## start Given records
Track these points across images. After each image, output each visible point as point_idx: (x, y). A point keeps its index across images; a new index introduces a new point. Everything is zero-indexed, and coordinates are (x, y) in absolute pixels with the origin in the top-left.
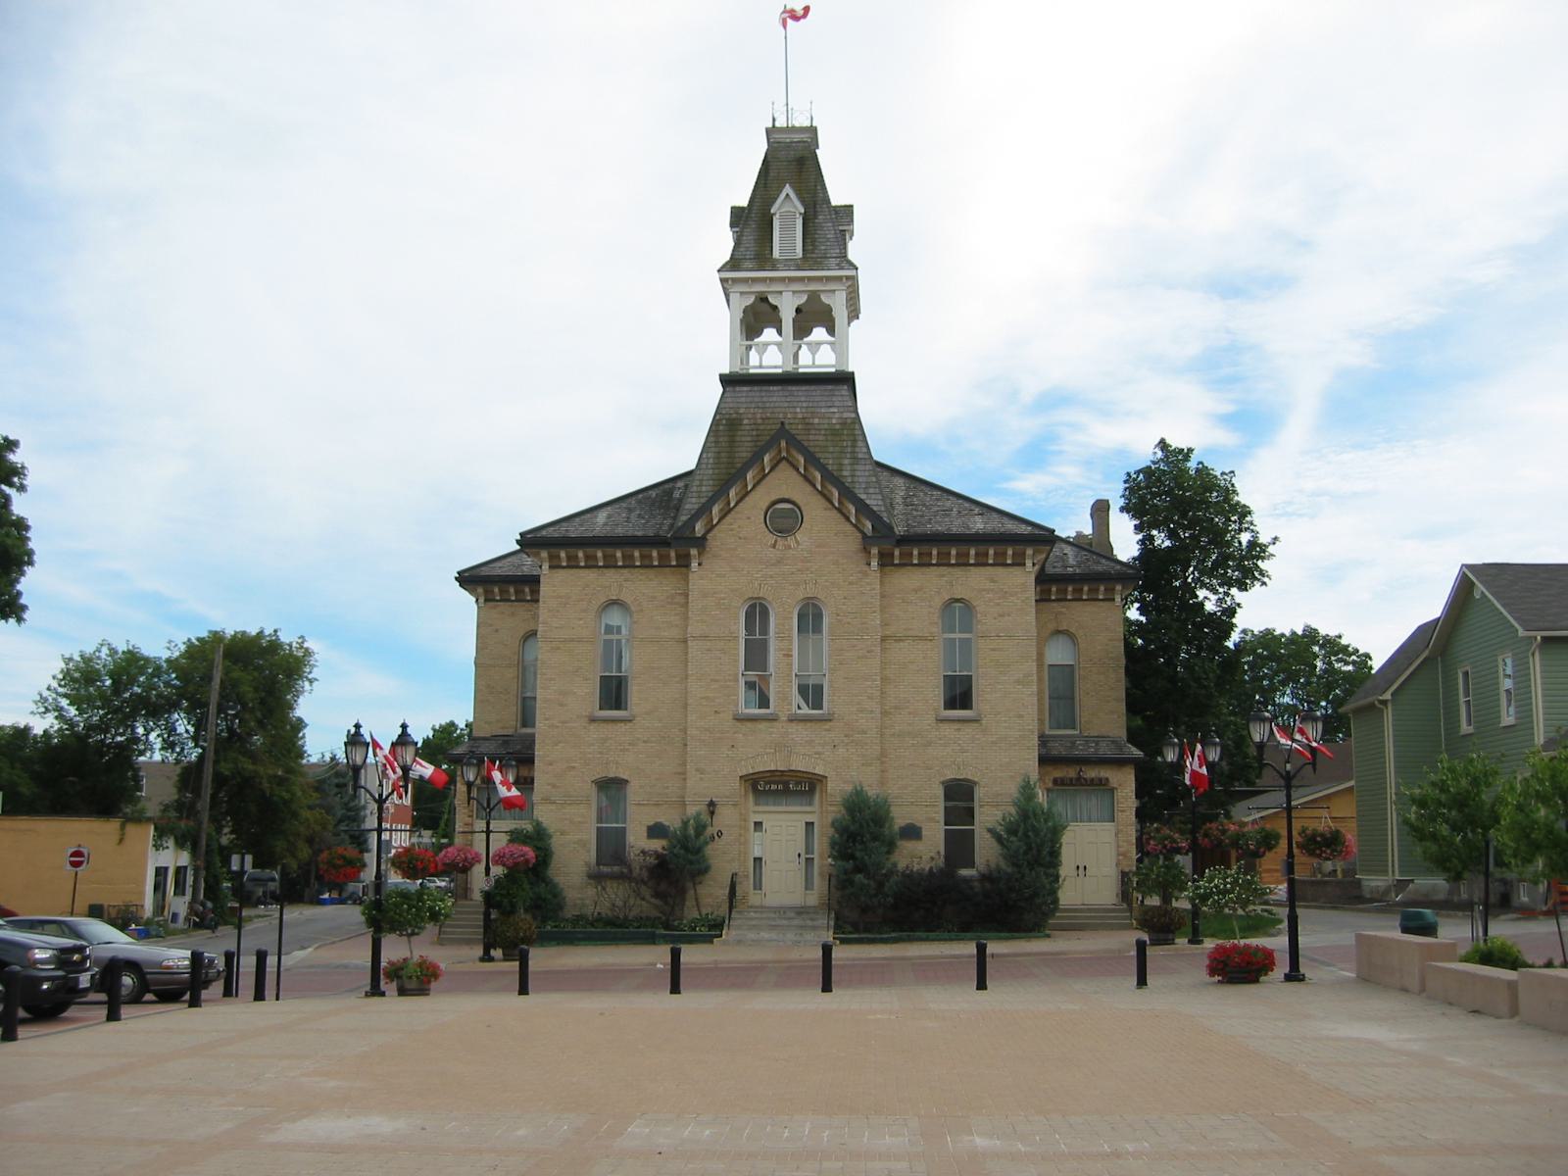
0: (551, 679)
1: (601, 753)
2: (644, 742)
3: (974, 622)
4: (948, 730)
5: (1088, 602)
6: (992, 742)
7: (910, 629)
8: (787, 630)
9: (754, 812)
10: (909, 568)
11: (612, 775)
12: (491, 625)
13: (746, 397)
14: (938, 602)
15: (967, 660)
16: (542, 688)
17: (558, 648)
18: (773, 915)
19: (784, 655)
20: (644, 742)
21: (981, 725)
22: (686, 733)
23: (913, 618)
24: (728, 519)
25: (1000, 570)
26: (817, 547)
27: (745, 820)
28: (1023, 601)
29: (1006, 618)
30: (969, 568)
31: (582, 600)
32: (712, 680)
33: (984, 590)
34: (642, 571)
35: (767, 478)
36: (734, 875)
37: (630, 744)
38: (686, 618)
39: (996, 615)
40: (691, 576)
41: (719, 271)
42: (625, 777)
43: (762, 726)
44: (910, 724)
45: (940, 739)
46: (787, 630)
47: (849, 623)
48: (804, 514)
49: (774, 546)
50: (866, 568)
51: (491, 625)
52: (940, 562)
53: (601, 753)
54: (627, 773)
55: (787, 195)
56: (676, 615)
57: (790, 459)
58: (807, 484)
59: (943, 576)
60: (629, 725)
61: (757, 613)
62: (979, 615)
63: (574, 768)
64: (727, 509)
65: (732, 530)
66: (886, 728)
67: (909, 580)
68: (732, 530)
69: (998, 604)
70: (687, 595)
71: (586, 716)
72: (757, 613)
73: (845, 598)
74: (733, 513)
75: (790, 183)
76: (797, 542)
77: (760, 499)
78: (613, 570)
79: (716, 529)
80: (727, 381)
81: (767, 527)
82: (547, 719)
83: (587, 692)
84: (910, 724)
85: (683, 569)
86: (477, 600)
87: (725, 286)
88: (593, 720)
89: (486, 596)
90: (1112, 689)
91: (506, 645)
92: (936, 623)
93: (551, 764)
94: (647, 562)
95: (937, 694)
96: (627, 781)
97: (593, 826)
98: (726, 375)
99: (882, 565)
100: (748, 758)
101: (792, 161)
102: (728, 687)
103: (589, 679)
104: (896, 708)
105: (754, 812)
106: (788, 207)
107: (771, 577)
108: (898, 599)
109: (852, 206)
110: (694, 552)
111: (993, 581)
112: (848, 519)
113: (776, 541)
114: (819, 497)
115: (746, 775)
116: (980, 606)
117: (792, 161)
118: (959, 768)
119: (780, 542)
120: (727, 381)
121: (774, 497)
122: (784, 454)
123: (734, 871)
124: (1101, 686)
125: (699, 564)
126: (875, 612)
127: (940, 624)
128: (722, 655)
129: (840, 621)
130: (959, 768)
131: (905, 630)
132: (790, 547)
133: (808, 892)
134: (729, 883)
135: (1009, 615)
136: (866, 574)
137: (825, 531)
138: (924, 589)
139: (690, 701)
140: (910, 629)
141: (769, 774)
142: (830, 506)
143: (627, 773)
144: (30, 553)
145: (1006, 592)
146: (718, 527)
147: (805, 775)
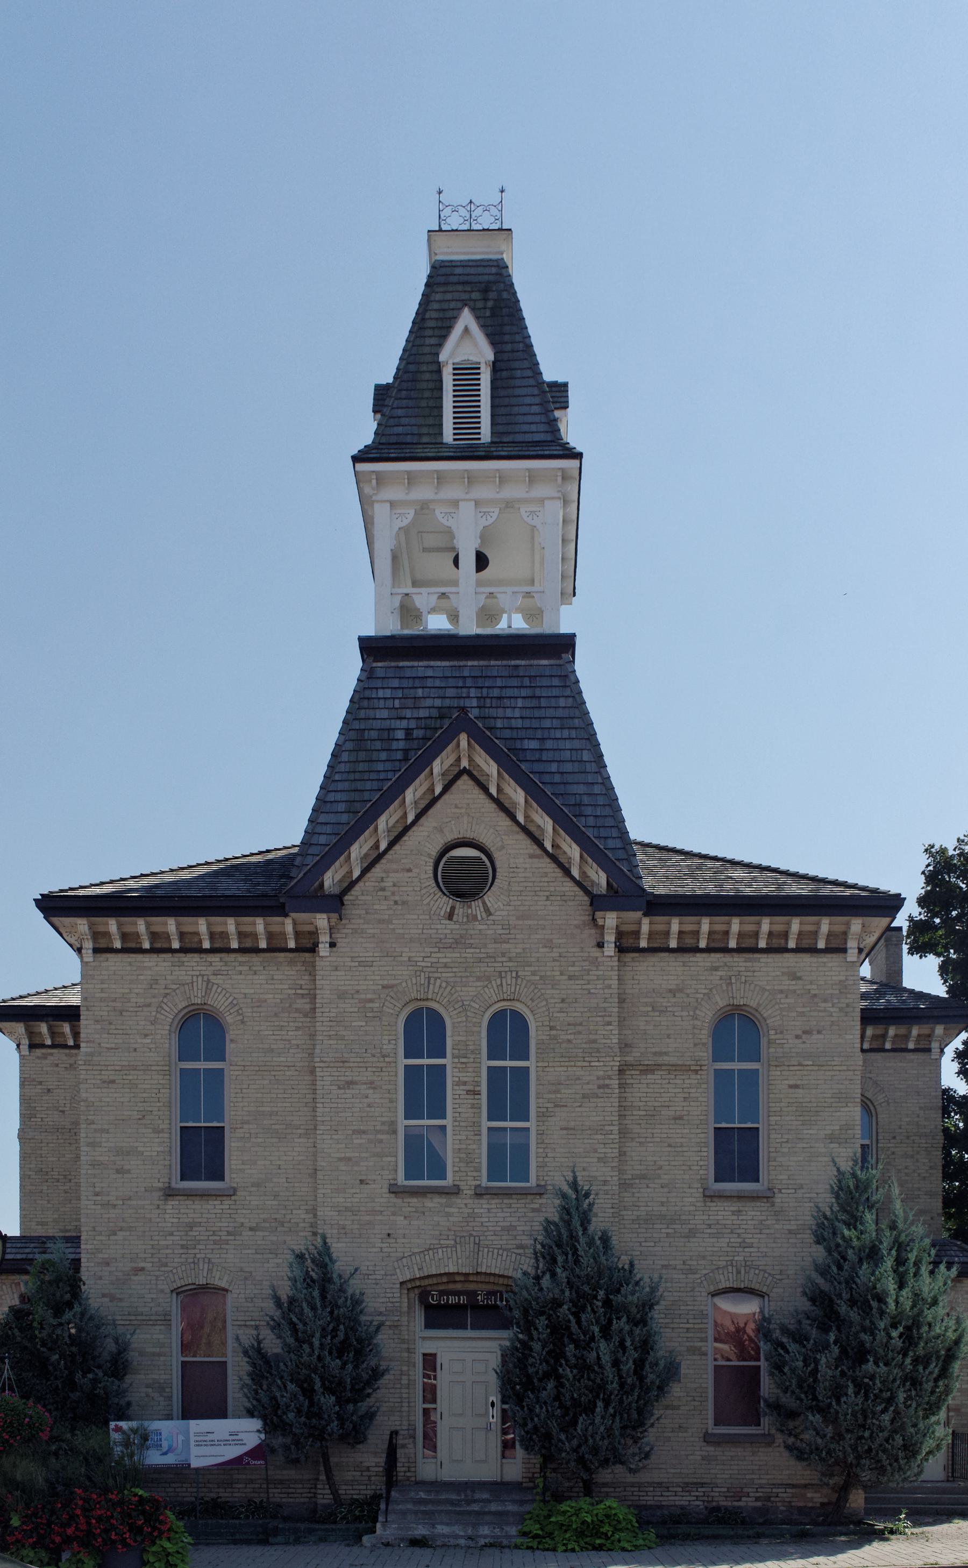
## end Given records
Copy out everything from the start of the entries above down to the line containing "101: (792, 161)", including that line, and leave out the pictures.

▸ Exercise output
Track these points across images. After each image, output each visible point as point_idx: (x, y). A point keeps its index across images; a new index introduces a new point. Everything is zero-indexed, and coordinates are (x, y) in absolute pixels with the origin in the top-left.
0: (551, 679)
1: (601, 753)
2: (644, 742)
3: (974, 622)
4: (948, 730)
5: (1088, 602)
6: (992, 742)
7: (910, 629)
8: (787, 630)
9: (754, 812)
10: (909, 568)
11: (612, 775)
12: (491, 625)
13: (746, 397)
14: (938, 602)
15: (967, 660)
16: (542, 688)
17: (558, 648)
18: (773, 915)
19: (784, 655)
20: (644, 742)
21: (981, 725)
22: (686, 733)
23: (913, 618)
24: (728, 519)
25: (1000, 570)
26: (817, 547)
27: (745, 820)
28: (1023, 601)
29: (1006, 618)
30: (969, 568)
31: (582, 600)
32: (712, 680)
33: (984, 590)
34: (642, 571)
35: (767, 478)
36: (734, 875)
37: (630, 744)
38: (686, 618)
39: (996, 615)
40: (691, 576)
41: (719, 271)
42: (625, 777)
43: (762, 726)
44: (910, 724)
45: (940, 739)
46: (787, 630)
47: (849, 623)
48: (804, 514)
49: (774, 546)
50: (866, 568)
51: (491, 625)
52: (940, 562)
53: (601, 753)
54: (627, 773)
55: (787, 195)
56: (676, 615)
57: (790, 459)
58: (807, 484)
59: (943, 576)
60: (629, 725)
61: (757, 613)
62: (979, 615)
63: (574, 768)
64: (727, 509)
65: (732, 530)
66: (886, 728)
67: (909, 580)
68: (732, 530)
69: (998, 604)
70: (687, 595)
71: (586, 716)
72: (757, 613)
73: (845, 598)
74: (733, 513)
75: (790, 183)
76: (797, 542)
77: (760, 499)
78: (613, 570)
79: (716, 529)
80: (727, 381)
81: (767, 527)
82: (547, 719)
83: (587, 692)
84: (910, 724)
85: (683, 569)
86: (477, 600)
87: (725, 286)
88: (593, 720)
89: (486, 596)
90: (1112, 689)
91: (506, 645)
92: (936, 623)
93: (551, 764)
94: (647, 562)
95: (937, 694)
96: (627, 781)
97: (593, 826)
98: (726, 375)
99: (882, 565)
100: (748, 758)
101: (792, 161)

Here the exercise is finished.